What is expected » Copy each line from the records below in which the word "resized" is found.

Input »

+ + + +

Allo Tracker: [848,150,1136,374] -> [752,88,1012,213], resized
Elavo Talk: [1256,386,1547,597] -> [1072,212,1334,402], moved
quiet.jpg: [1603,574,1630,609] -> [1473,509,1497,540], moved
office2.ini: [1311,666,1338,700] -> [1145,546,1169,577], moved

+ + + +

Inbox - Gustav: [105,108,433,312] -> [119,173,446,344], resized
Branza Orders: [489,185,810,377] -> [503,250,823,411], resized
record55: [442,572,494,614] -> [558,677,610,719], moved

+ + + +

Written answer »
Allo Tracker: [848,150,1136,374] -> [752,88,1012,213], resized
Inbox - Gustav: [105,108,433,312] -> [119,173,446,344], resized
Branza Orders: [489,185,810,377] -> [503,250,823,411], resized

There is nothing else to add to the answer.